What the task asks:
As you look over the data below, please find each line where the word "moved" appears, then copy it.

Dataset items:
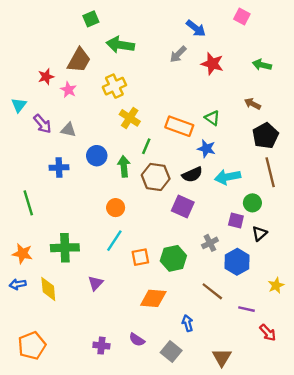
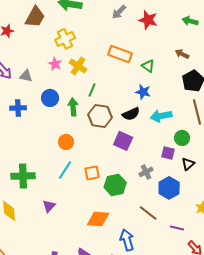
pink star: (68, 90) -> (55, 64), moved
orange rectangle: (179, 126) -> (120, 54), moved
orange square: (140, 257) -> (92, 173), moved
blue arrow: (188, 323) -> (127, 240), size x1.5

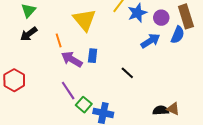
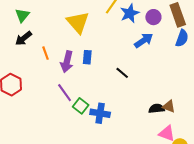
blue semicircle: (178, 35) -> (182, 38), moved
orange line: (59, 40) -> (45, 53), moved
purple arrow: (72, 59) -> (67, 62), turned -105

Solution to the exercise:
pink star: (68, 90) -> (55, 64), moved
orange rectangle: (179, 126) -> (120, 54), moved
orange square: (140, 257) -> (92, 173), moved
blue semicircle: (178, 35) -> (182, 38), moved
orange line: (59, 40) -> (45, 53), moved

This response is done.